▶ PROBLEM TO WORK ON: Copy the entries from the line that contains "brown star: rotated 12 degrees clockwise" through the end of the entries, both ends included, and leave out the pictures.

▶ PROVIDED DATA:

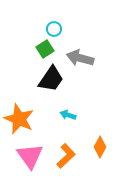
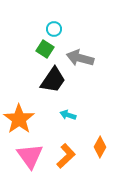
green square: rotated 24 degrees counterclockwise
black trapezoid: moved 2 px right, 1 px down
orange star: rotated 12 degrees clockwise
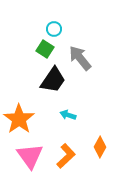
gray arrow: rotated 36 degrees clockwise
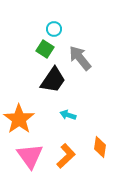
orange diamond: rotated 20 degrees counterclockwise
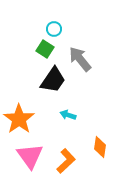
gray arrow: moved 1 px down
orange L-shape: moved 5 px down
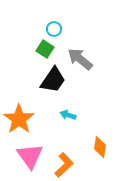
gray arrow: rotated 12 degrees counterclockwise
orange L-shape: moved 2 px left, 4 px down
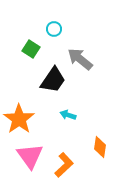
green square: moved 14 px left
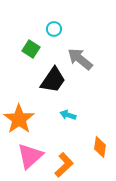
pink triangle: rotated 24 degrees clockwise
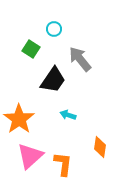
gray arrow: rotated 12 degrees clockwise
orange L-shape: moved 1 px left, 1 px up; rotated 40 degrees counterclockwise
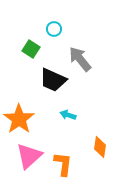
black trapezoid: rotated 80 degrees clockwise
pink triangle: moved 1 px left
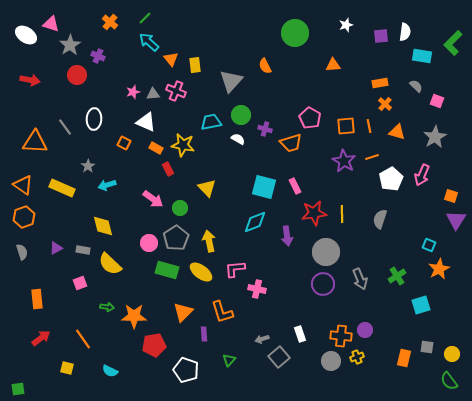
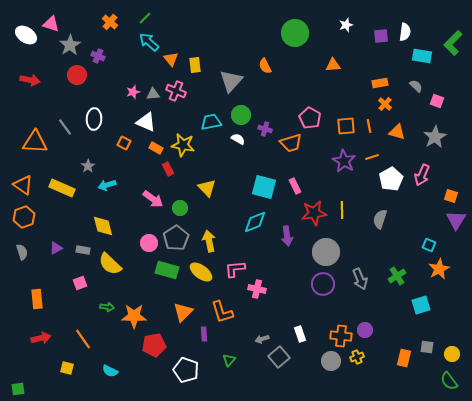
yellow line at (342, 214): moved 4 px up
red arrow at (41, 338): rotated 24 degrees clockwise
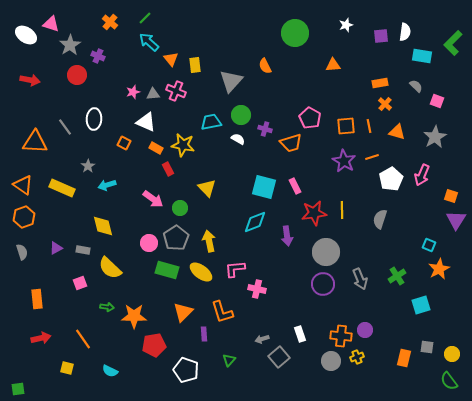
yellow semicircle at (110, 264): moved 4 px down
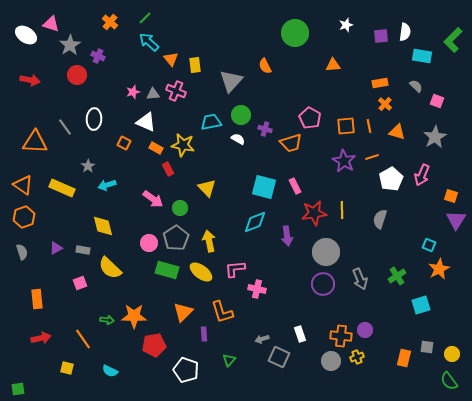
green L-shape at (453, 43): moved 3 px up
green arrow at (107, 307): moved 13 px down
gray square at (279, 357): rotated 25 degrees counterclockwise
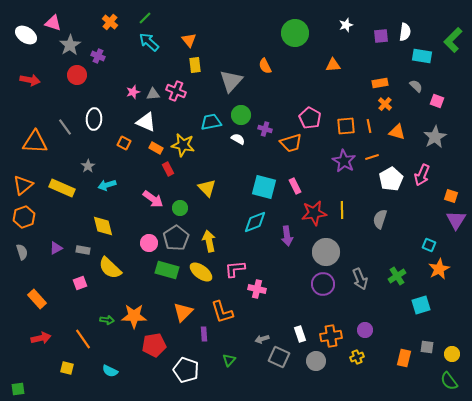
pink triangle at (51, 24): moved 2 px right, 1 px up
orange triangle at (171, 59): moved 18 px right, 19 px up
orange triangle at (23, 185): rotated 45 degrees clockwise
orange rectangle at (37, 299): rotated 36 degrees counterclockwise
orange cross at (341, 336): moved 10 px left; rotated 15 degrees counterclockwise
gray circle at (331, 361): moved 15 px left
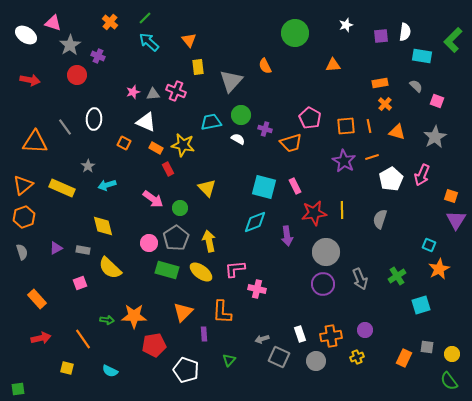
yellow rectangle at (195, 65): moved 3 px right, 2 px down
orange L-shape at (222, 312): rotated 20 degrees clockwise
orange rectangle at (404, 358): rotated 12 degrees clockwise
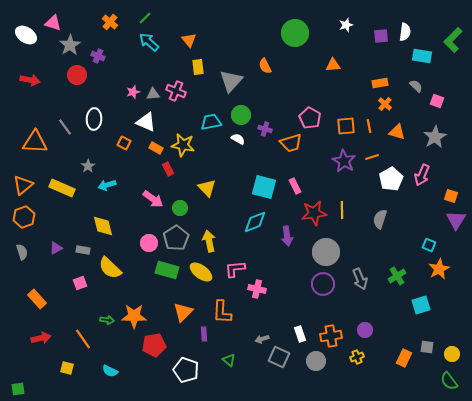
green triangle at (229, 360): rotated 32 degrees counterclockwise
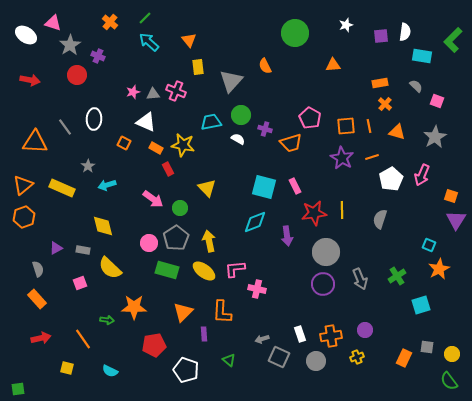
purple star at (344, 161): moved 2 px left, 3 px up
gray semicircle at (22, 252): moved 16 px right, 17 px down
yellow ellipse at (201, 272): moved 3 px right, 1 px up
orange star at (134, 316): moved 9 px up
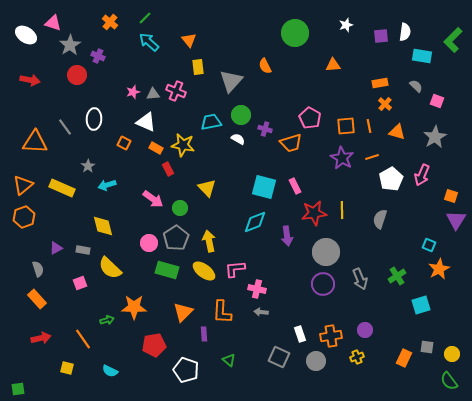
green arrow at (107, 320): rotated 24 degrees counterclockwise
gray arrow at (262, 339): moved 1 px left, 27 px up; rotated 24 degrees clockwise
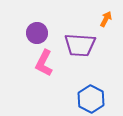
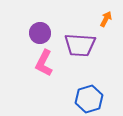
purple circle: moved 3 px right
blue hexagon: moved 2 px left; rotated 16 degrees clockwise
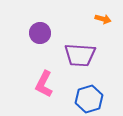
orange arrow: moved 3 px left; rotated 77 degrees clockwise
purple trapezoid: moved 10 px down
pink L-shape: moved 21 px down
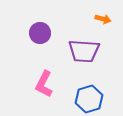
purple trapezoid: moved 4 px right, 4 px up
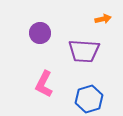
orange arrow: rotated 28 degrees counterclockwise
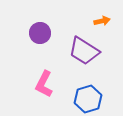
orange arrow: moved 1 px left, 2 px down
purple trapezoid: rotated 28 degrees clockwise
blue hexagon: moved 1 px left
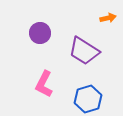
orange arrow: moved 6 px right, 3 px up
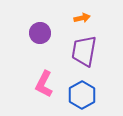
orange arrow: moved 26 px left
purple trapezoid: rotated 68 degrees clockwise
blue hexagon: moved 6 px left, 4 px up; rotated 12 degrees counterclockwise
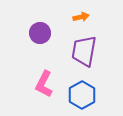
orange arrow: moved 1 px left, 1 px up
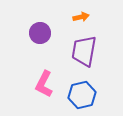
blue hexagon: rotated 16 degrees clockwise
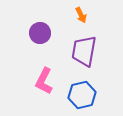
orange arrow: moved 2 px up; rotated 77 degrees clockwise
pink L-shape: moved 3 px up
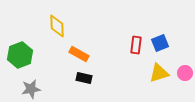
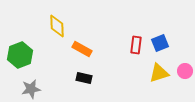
orange rectangle: moved 3 px right, 5 px up
pink circle: moved 2 px up
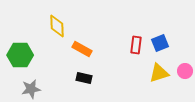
green hexagon: rotated 20 degrees clockwise
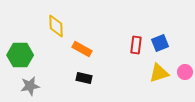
yellow diamond: moved 1 px left
pink circle: moved 1 px down
gray star: moved 1 px left, 3 px up
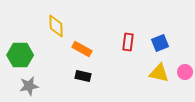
red rectangle: moved 8 px left, 3 px up
yellow triangle: rotated 30 degrees clockwise
black rectangle: moved 1 px left, 2 px up
gray star: moved 1 px left
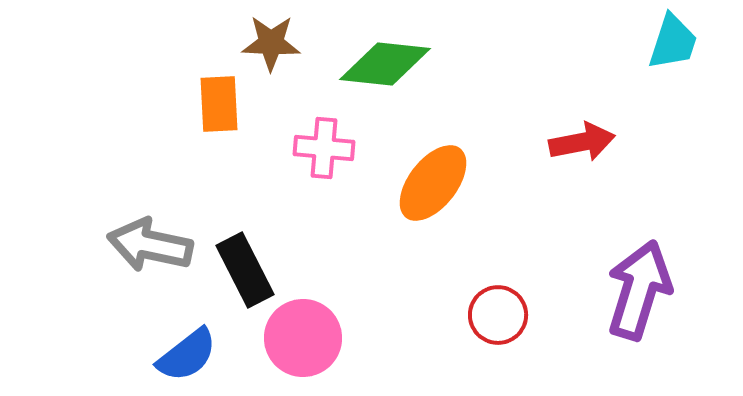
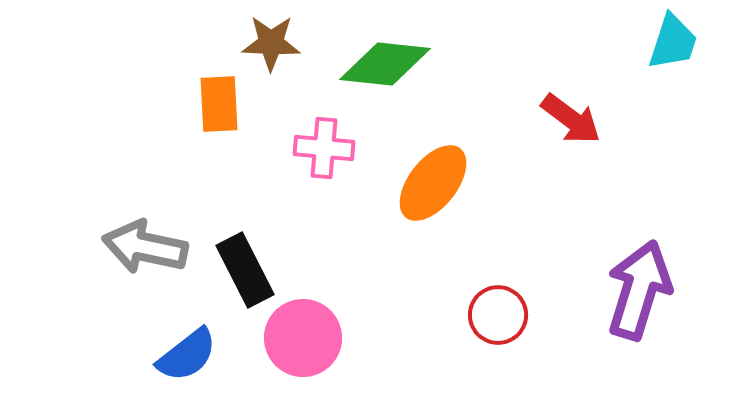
red arrow: moved 11 px left, 23 px up; rotated 48 degrees clockwise
gray arrow: moved 5 px left, 2 px down
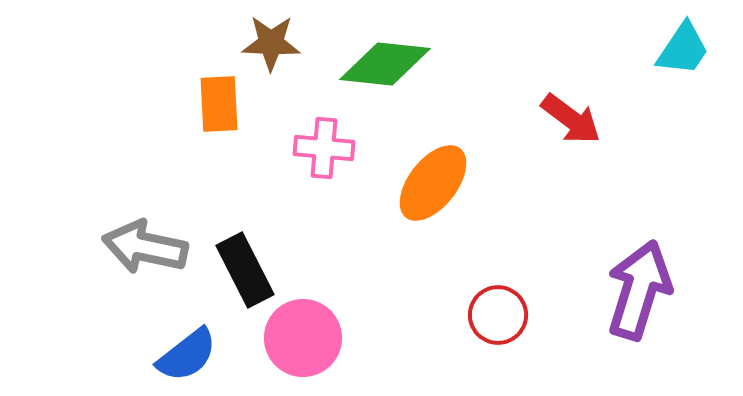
cyan trapezoid: moved 10 px right, 7 px down; rotated 16 degrees clockwise
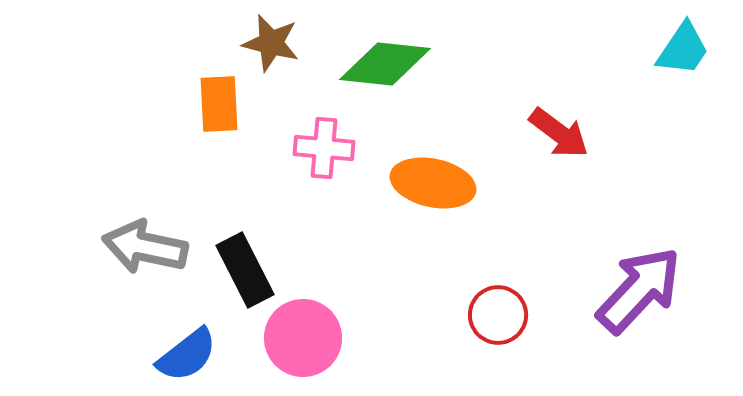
brown star: rotated 12 degrees clockwise
red arrow: moved 12 px left, 14 px down
orange ellipse: rotated 64 degrees clockwise
purple arrow: rotated 26 degrees clockwise
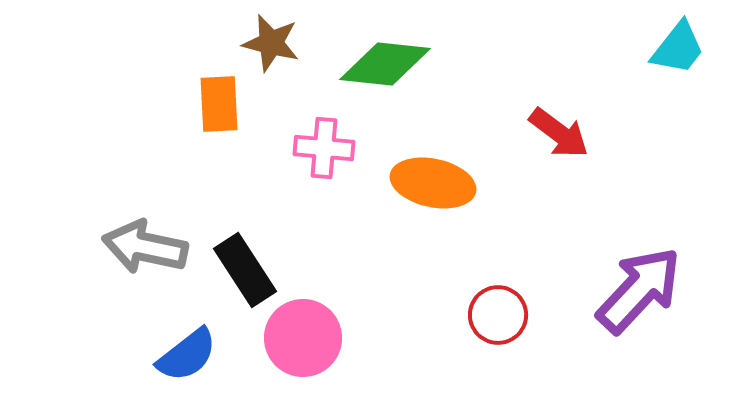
cyan trapezoid: moved 5 px left, 1 px up; rotated 4 degrees clockwise
black rectangle: rotated 6 degrees counterclockwise
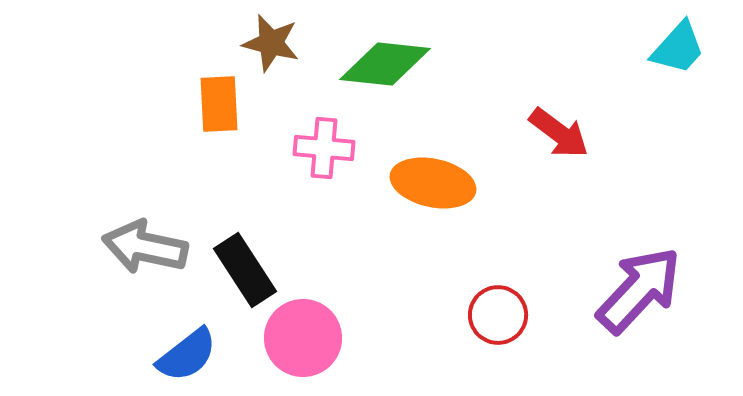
cyan trapezoid: rotated 4 degrees clockwise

▶ RESPONSE:
brown star: rotated 12 degrees clockwise
red arrow: moved 12 px left, 14 px down
orange ellipse: rotated 64 degrees clockwise
purple arrow: rotated 26 degrees clockwise
cyan trapezoid: moved 5 px left, 1 px up; rotated 4 degrees clockwise
black rectangle: rotated 6 degrees counterclockwise
cyan trapezoid: rotated 4 degrees clockwise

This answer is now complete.